> [Task to complete]: Starting at the line that contains "camera: 60 degrees right, 25 degrees up", transcribe each line exactly through the end of the data below, and skip any pictures.

> [Dataset extract]:
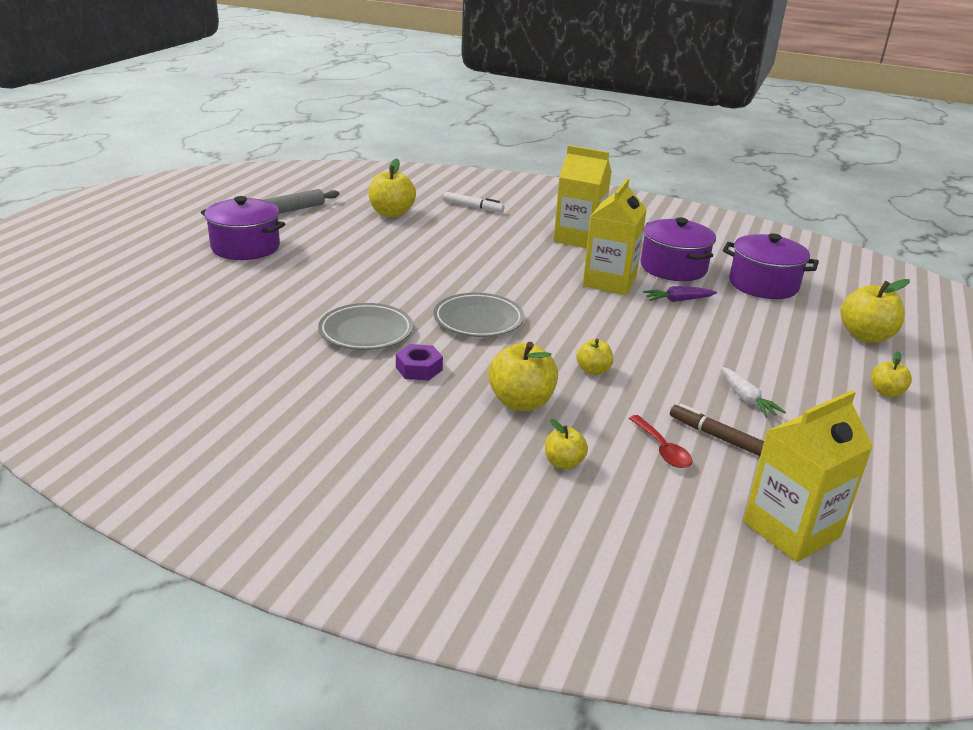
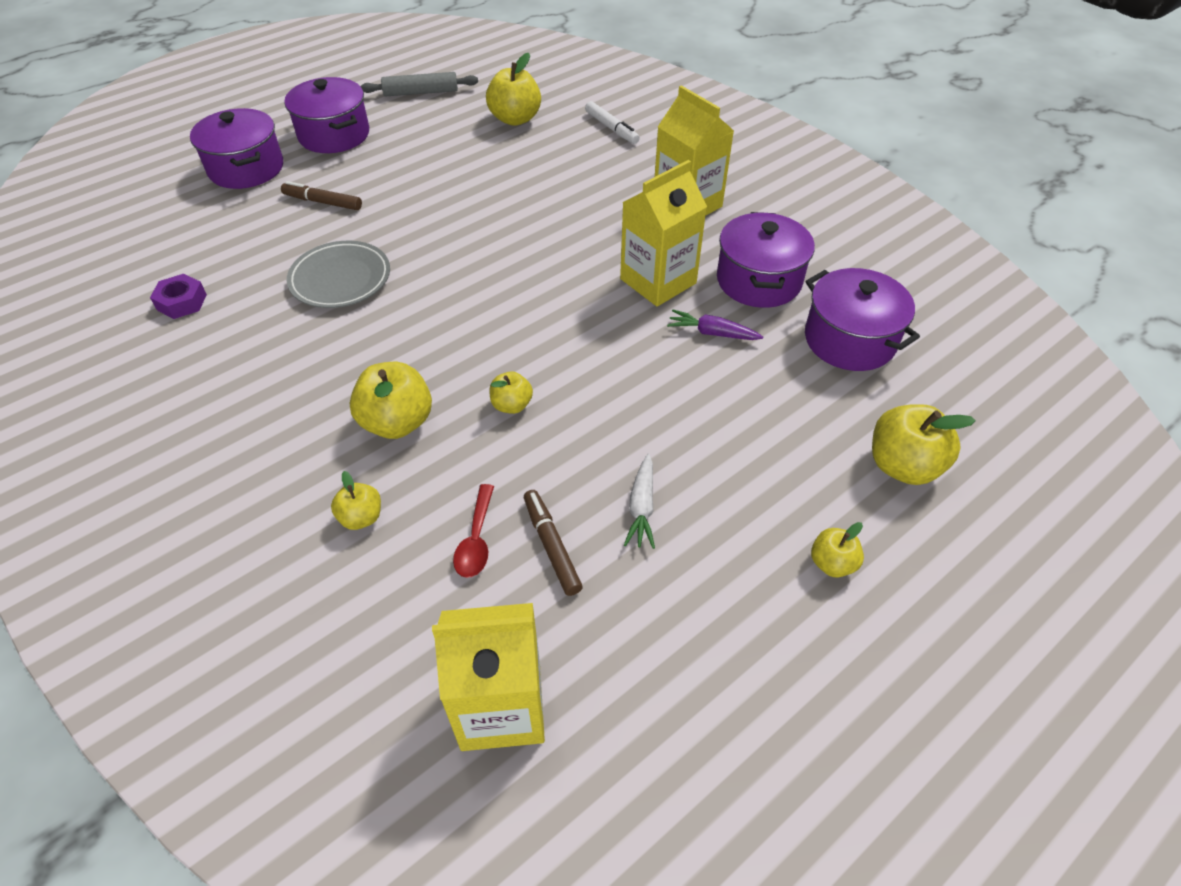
camera: 30 degrees right, 20 degrees up
(187, 282) = (246, 168): none -> purple pot
(289, 289) = (323, 202): none -> brown marker
(419, 368) = (344, 343): purple nut -> purple nut (182, 302)
(478, 320) = (461, 296): grey plate -> none

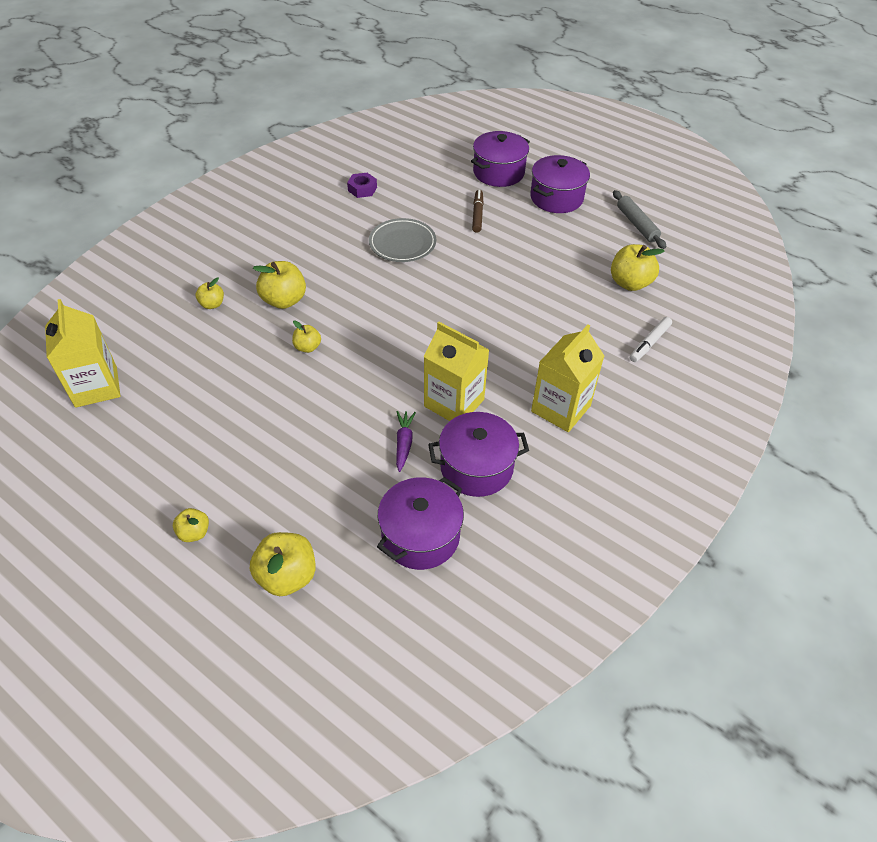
camera: 75 degrees right, 0 degrees up
(476, 540) = (200, 354): red spoon -> none
(551, 546) = (198, 387): brown marker -> none
(641, 508) = (231, 425): white carrot -> none

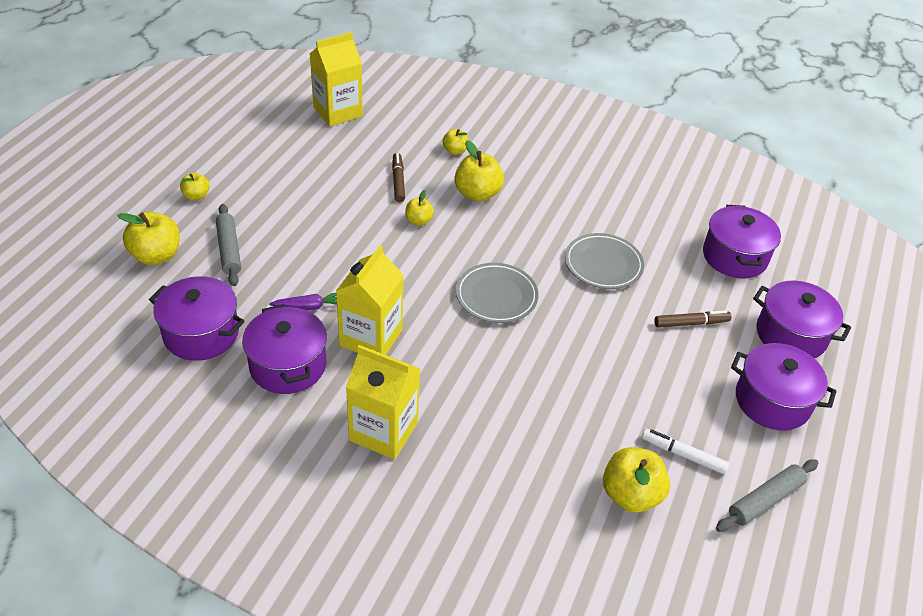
camera: 75 degrees right, 5 degrees down
(242, 353) = (398, 181): none -> brown marker
(300, 505) = (229, 250): none -> grey rolling pin
(362, 189) = (682, 219): purple nut -> none
(413, 175) = (734, 256): none -> purple pot
(422, 313) = (496, 296): none -> grey plate
(649, 343) = (520, 520): white marker -> white marker (683, 455)

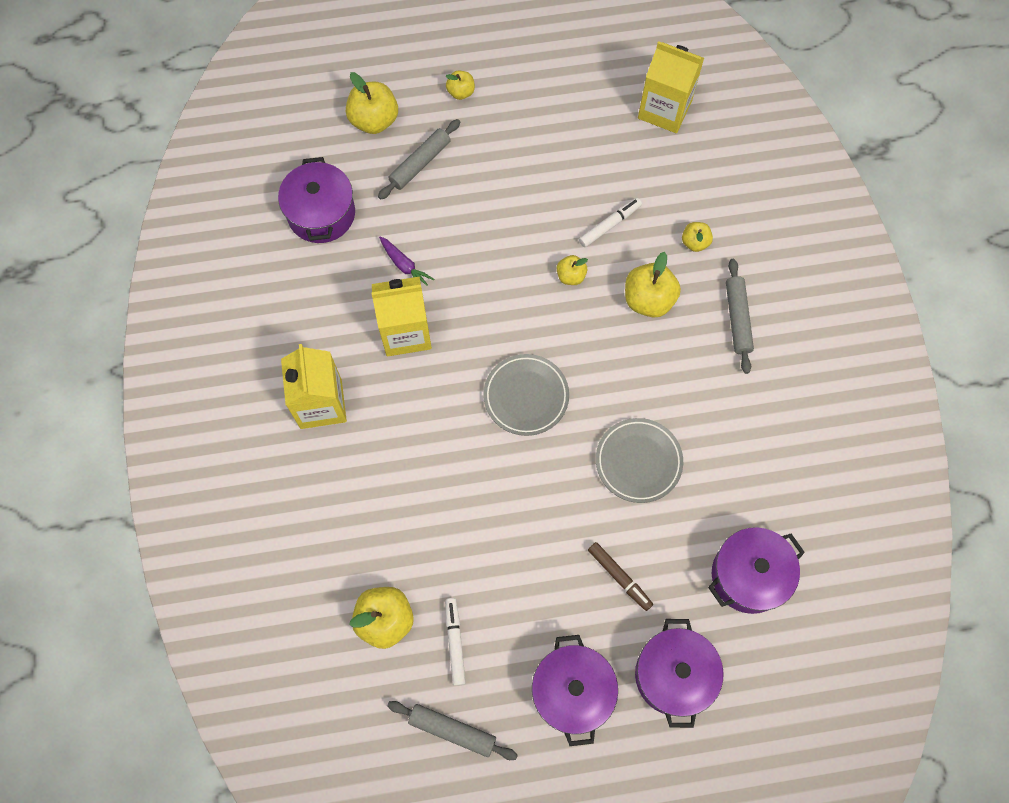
camera: 60 degrees right, 25 degrees up
(288, 365) = (335, 294): purple pot -> none
(398, 181) = (610, 225): brown marker -> white marker
(532, 162) = (737, 319): none -> grey rolling pin

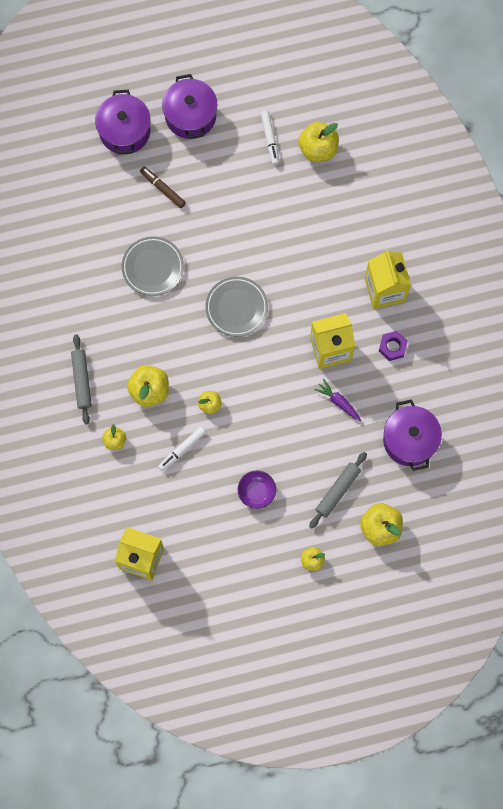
camera: 175 degrees right, 5 degrees up
(323, 328) = (392, 347): none -> purple nut
(452, 730) = (266, 87): grey rolling pin -> none
(520, 170) = (256, 492): none -> purple bowl
(749, 575) = (75, 197): purple pot -> none

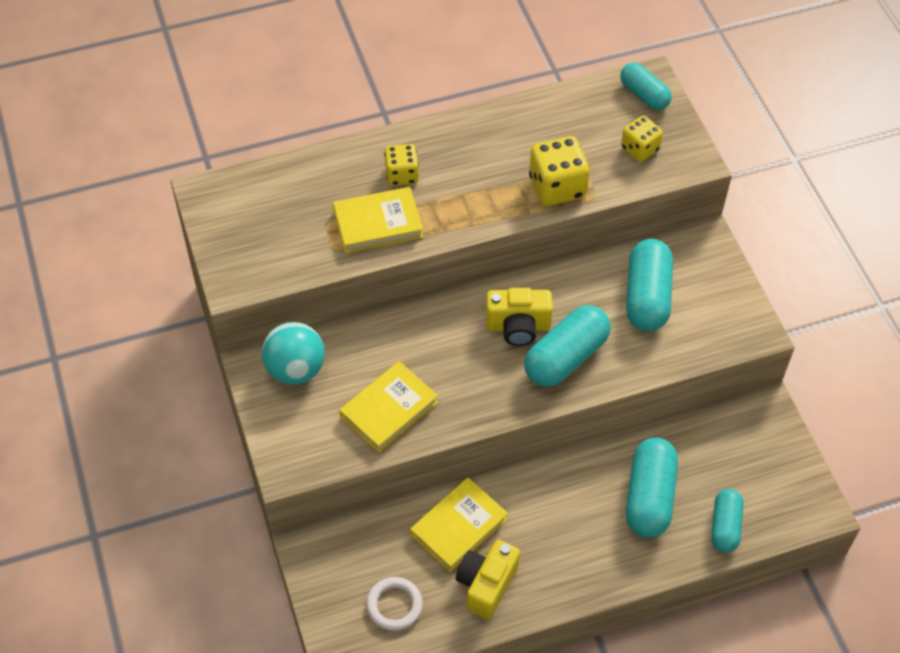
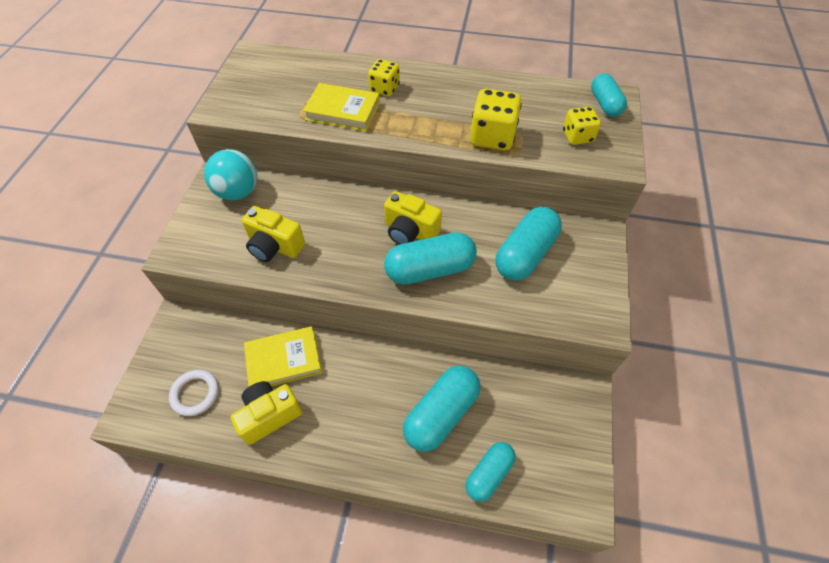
camera: 30 degrees right, 0 degrees up
(389, 410) = (274, 246): yellow book -> yellow camera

> [Response box]:
camera: 60 degrees right, 25 degrees up
(288, 365) = (335, 294): purple pot -> none
(398, 181) = (610, 225): brown marker -> white marker
(532, 162) = (737, 319): none -> grey rolling pin

camera: 175 degrees right, 5 degrees up
(323, 328) = (392, 347): none -> purple nut
(452, 730) = (266, 87): grey rolling pin -> none
(520, 170) = (256, 492): none -> purple bowl
(749, 575) = (75, 197): purple pot -> none

camera: 30 degrees right, 0 degrees up
(389, 410) = (274, 246): yellow book -> yellow camera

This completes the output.